• [What is expected] Convert the data below into a numbered list, omitting any blank lines and leaving out the pictures.

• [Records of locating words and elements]
● ● ● ● ● ● ●

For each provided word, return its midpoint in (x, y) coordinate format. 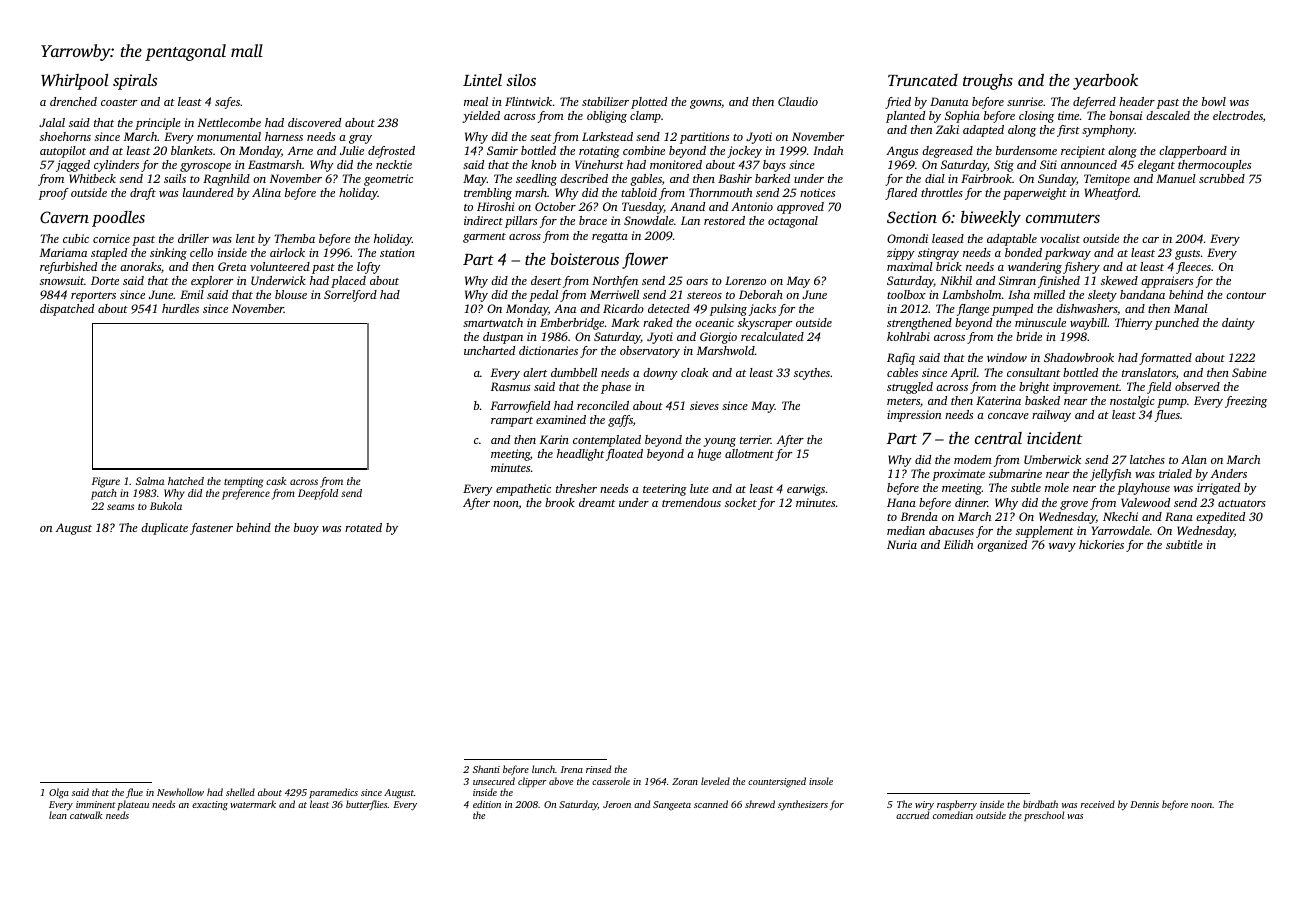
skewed (1119, 280)
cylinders (116, 166)
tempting (243, 482)
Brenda (919, 516)
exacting (210, 806)
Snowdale (649, 220)
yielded (481, 117)
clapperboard (1193, 152)
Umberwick (1052, 459)
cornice (111, 238)
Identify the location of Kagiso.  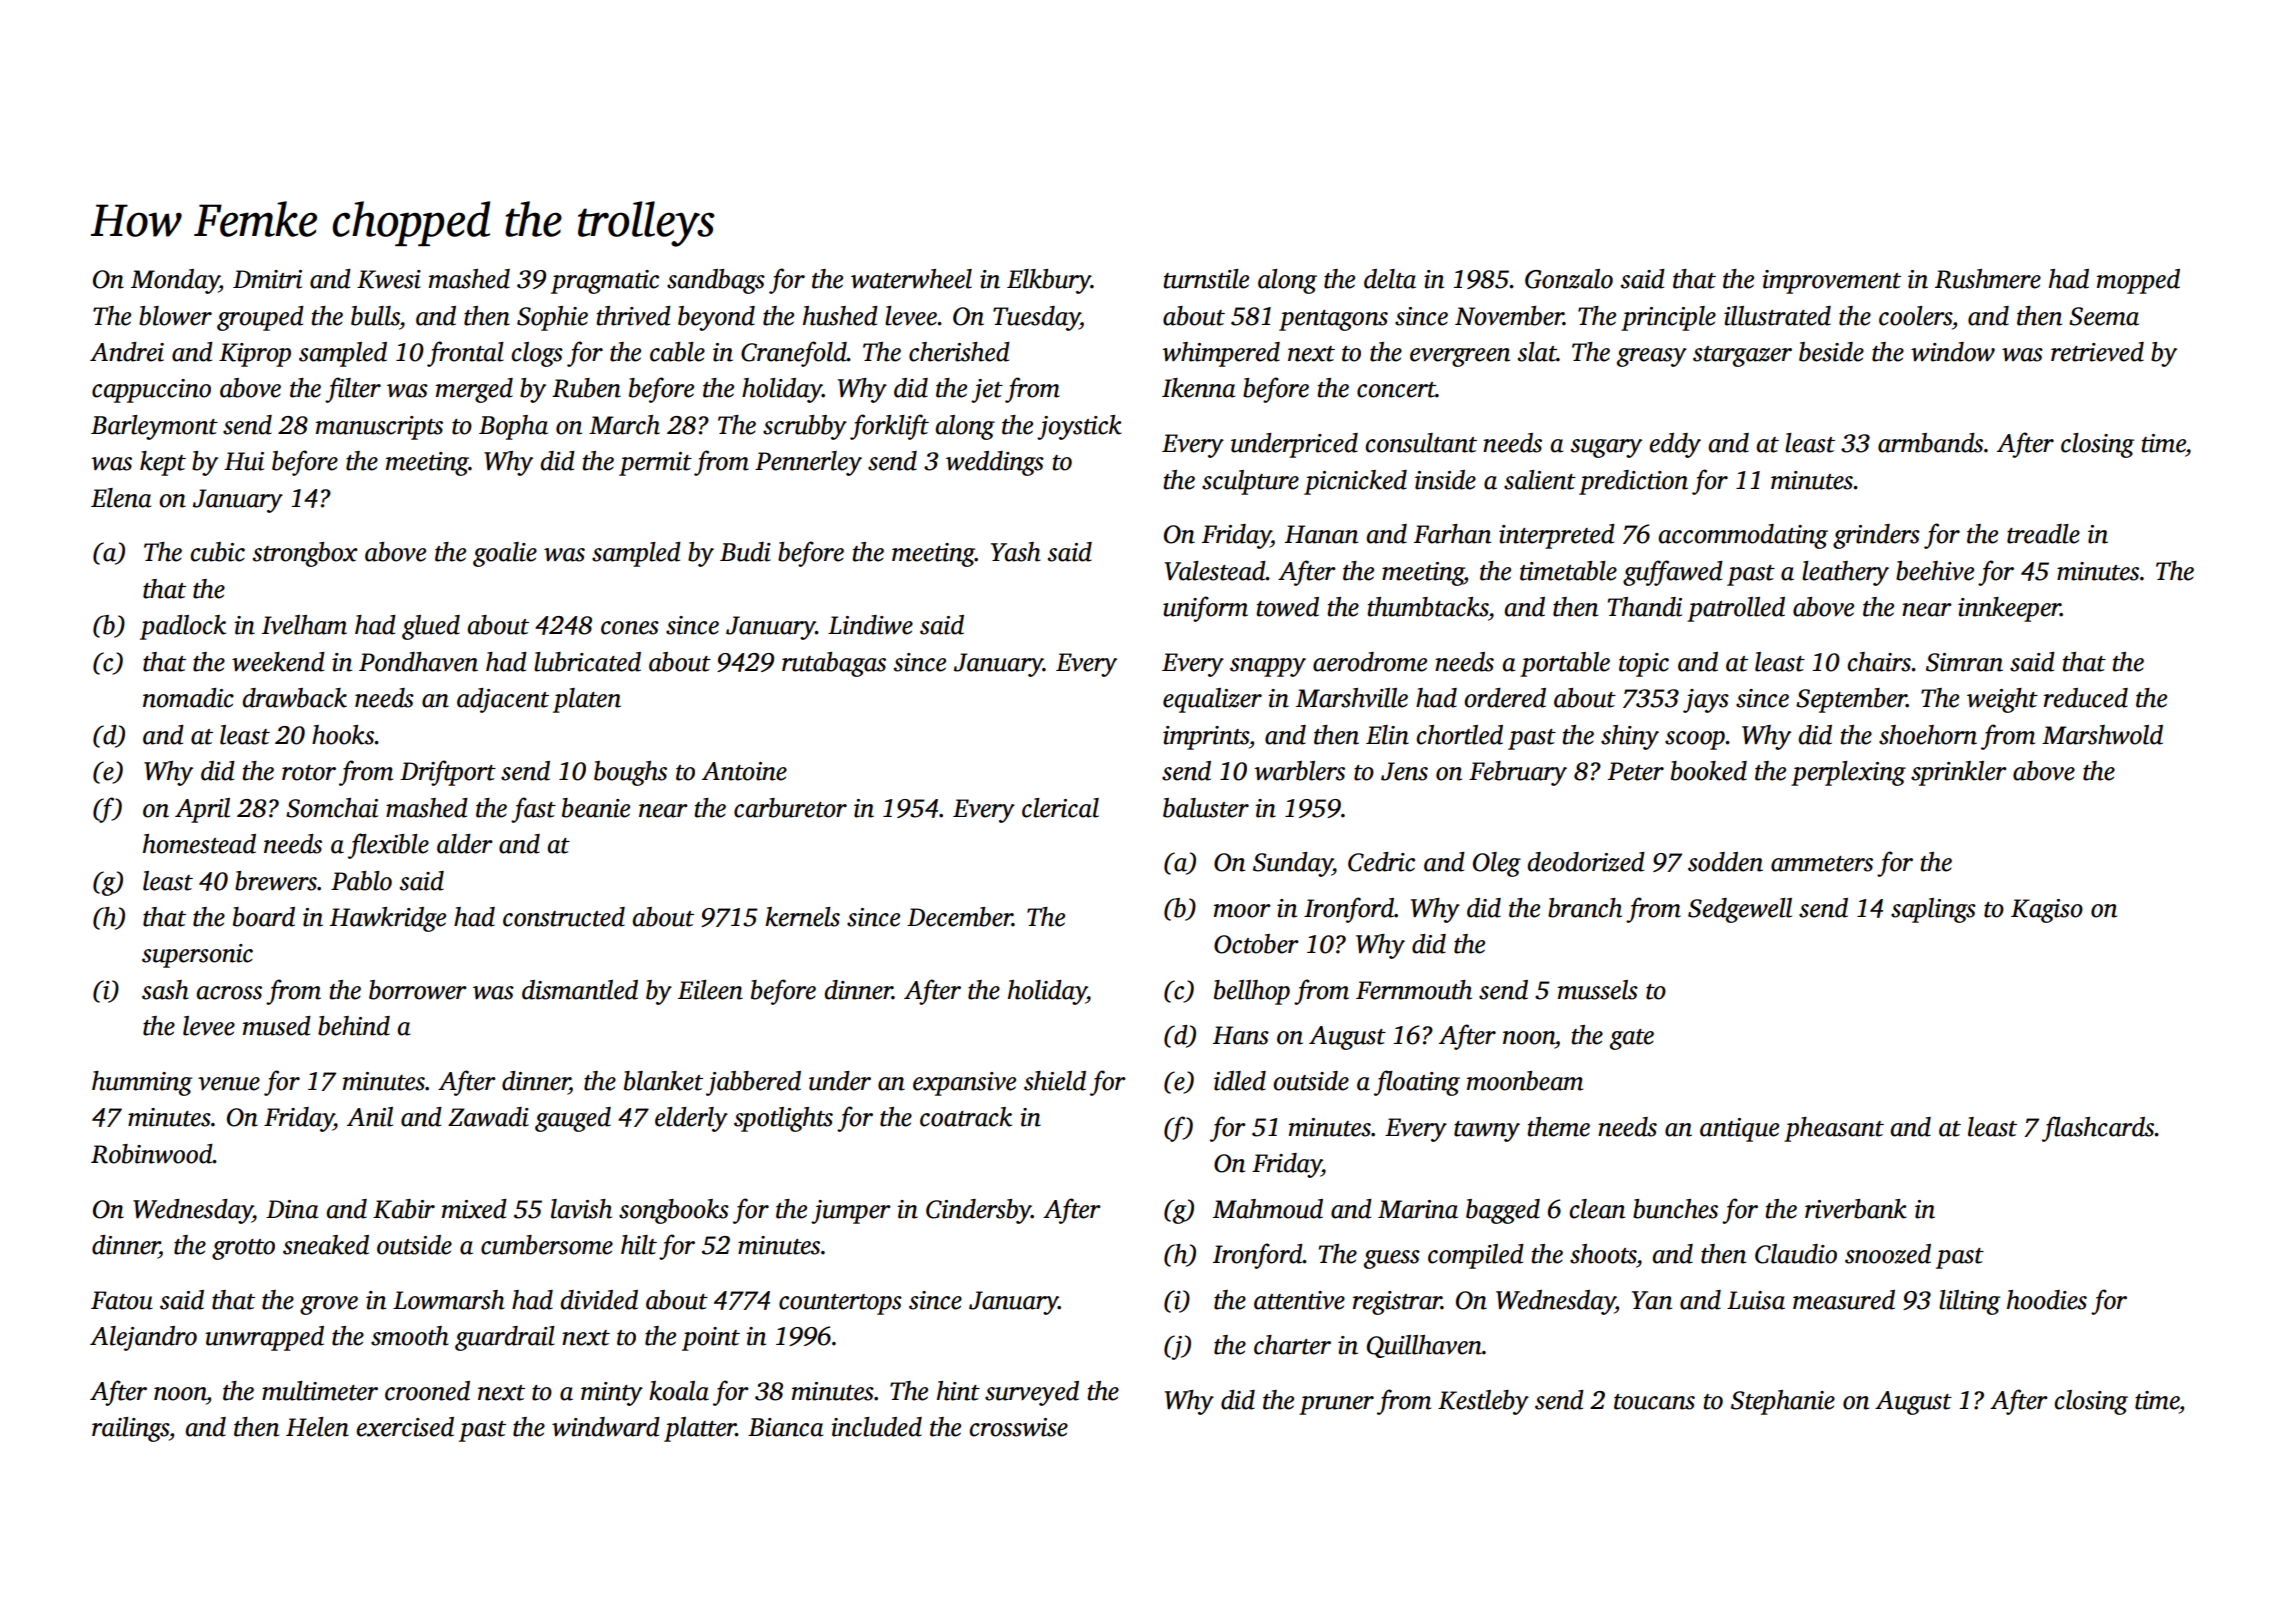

● ● ● ● ● ● ●

• [Exercise response]
1. For each provided word, return its midpoint in (x, y) coordinate format. 
2. skewed (1119, 280)
3. cylinders (116, 166)
4. tempting (243, 482)
5. Brenda (919, 516)
6. exacting (210, 806)
7. Snowdale (649, 220)
8. yielded (481, 117)
9. clapperboard (1193, 152)
10. Umberwick (1052, 459)
11. cornice (111, 238)
12. Identify the location of Kagiso.  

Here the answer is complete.